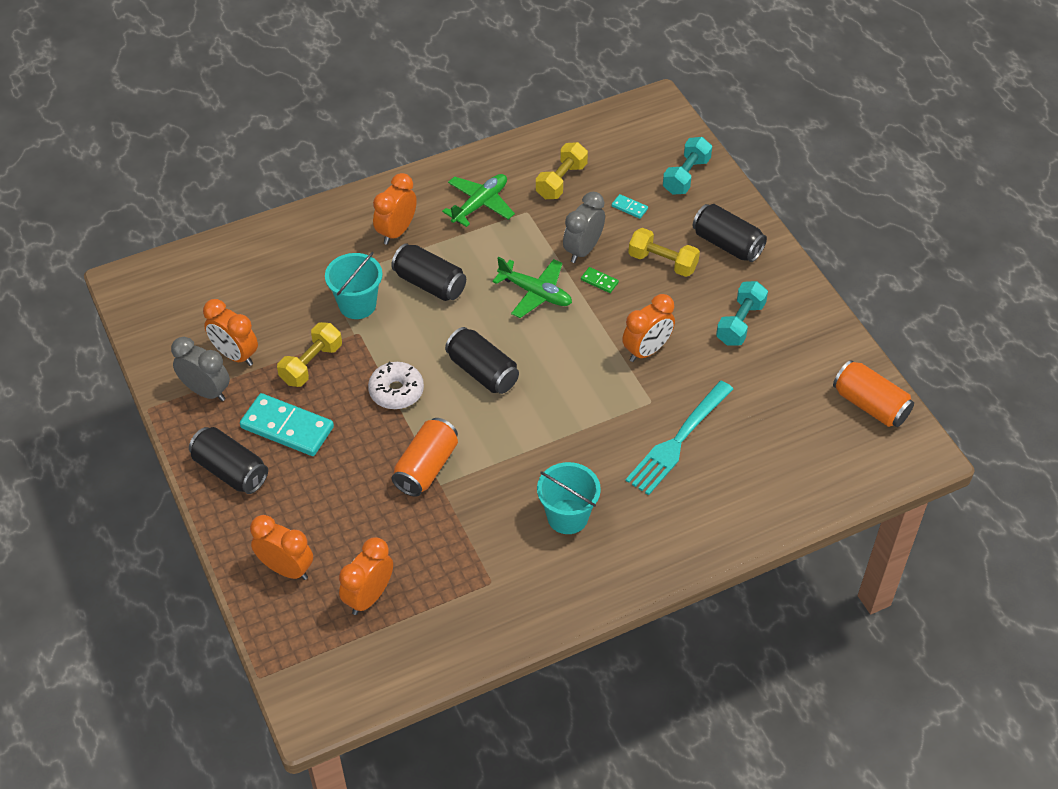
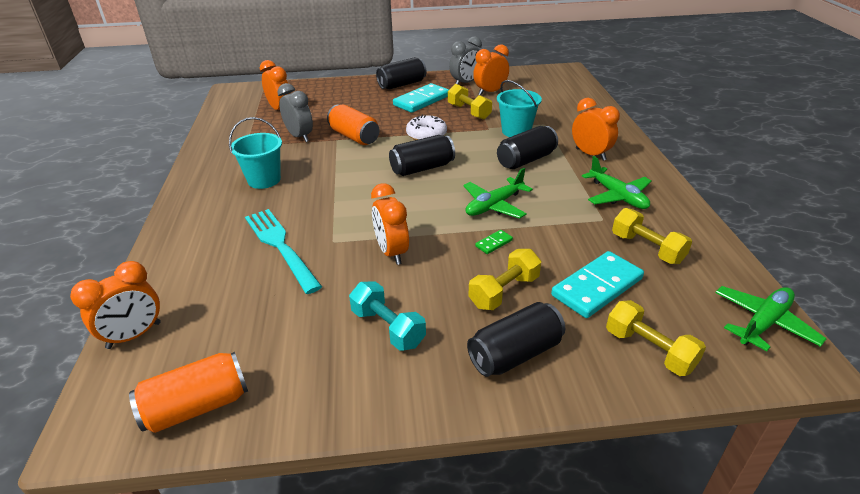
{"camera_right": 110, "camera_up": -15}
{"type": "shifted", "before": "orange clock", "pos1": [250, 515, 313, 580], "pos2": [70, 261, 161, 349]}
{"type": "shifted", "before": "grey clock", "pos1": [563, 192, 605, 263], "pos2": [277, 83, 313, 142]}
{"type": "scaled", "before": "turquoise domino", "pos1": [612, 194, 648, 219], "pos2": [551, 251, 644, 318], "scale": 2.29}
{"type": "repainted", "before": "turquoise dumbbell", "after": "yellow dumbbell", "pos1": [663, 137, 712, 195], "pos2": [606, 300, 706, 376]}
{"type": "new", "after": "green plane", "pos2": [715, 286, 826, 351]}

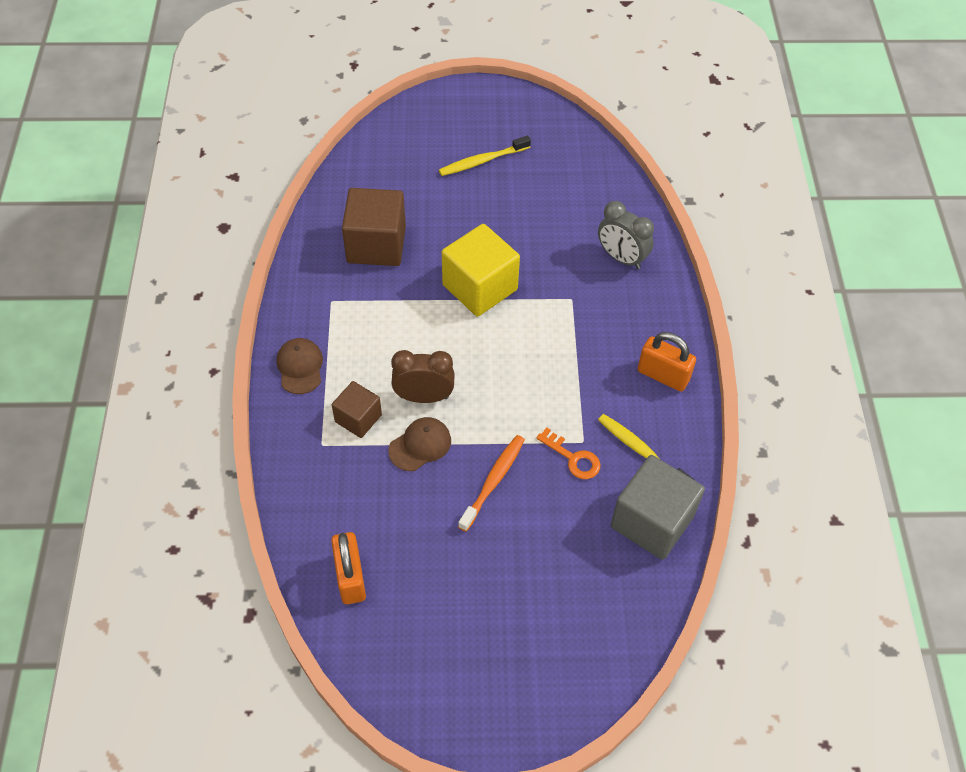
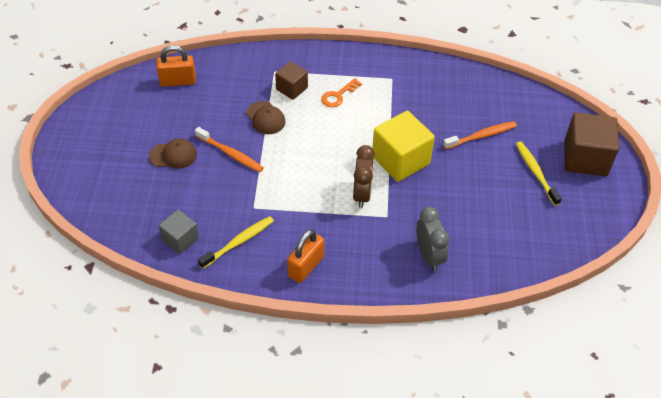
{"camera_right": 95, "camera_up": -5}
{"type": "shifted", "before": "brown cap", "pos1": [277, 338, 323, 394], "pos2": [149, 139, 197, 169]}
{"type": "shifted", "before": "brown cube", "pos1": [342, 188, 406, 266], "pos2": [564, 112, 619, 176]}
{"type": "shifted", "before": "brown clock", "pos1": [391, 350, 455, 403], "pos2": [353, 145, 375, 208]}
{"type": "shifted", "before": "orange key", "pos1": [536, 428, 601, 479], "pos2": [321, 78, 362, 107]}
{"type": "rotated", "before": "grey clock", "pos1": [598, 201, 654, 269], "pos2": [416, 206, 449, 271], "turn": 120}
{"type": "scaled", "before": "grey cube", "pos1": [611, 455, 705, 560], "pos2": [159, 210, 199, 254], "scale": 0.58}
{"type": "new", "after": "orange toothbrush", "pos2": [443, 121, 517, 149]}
##########
→ **What this task involves**
Repeat the data word for word, excluding any image.

→ **Exercise output**
{"camera_right": 110, "camera_up": -15}
{"type": "shifted", "before": "orange clock", "pos1": [250, 515, 313, 580], "pos2": [70, 261, 161, 349]}
{"type": "shifted", "before": "grey clock", "pos1": [563, 192, 605, 263], "pos2": [277, 83, 313, 142]}
{"type": "scaled", "before": "turquoise domino", "pos1": [612, 194, 648, 219], "pos2": [551, 251, 644, 318], "scale": 2.29}
{"type": "repainted", "before": "turquoise dumbbell", "after": "yellow dumbbell", "pos1": [663, 137, 712, 195], "pos2": [606, 300, 706, 376]}
{"type": "new", "after": "green plane", "pos2": [715, 286, 826, 351]}

{"camera_right": 95, "camera_up": -5}
{"type": "shifted", "before": "brown cap", "pos1": [277, 338, 323, 394], "pos2": [149, 139, 197, 169]}
{"type": "shifted", "before": "brown cube", "pos1": [342, 188, 406, 266], "pos2": [564, 112, 619, 176]}
{"type": "shifted", "before": "brown clock", "pos1": [391, 350, 455, 403], "pos2": [353, 145, 375, 208]}
{"type": "shifted", "before": "orange key", "pos1": [536, 428, 601, 479], "pos2": [321, 78, 362, 107]}
{"type": "rotated", "before": "grey clock", "pos1": [598, 201, 654, 269], "pos2": [416, 206, 449, 271], "turn": 120}
{"type": "scaled", "before": "grey cube", "pos1": [611, 455, 705, 560], "pos2": [159, 210, 199, 254], "scale": 0.58}
{"type": "new", "after": "orange toothbrush", "pos2": [443, 121, 517, 149]}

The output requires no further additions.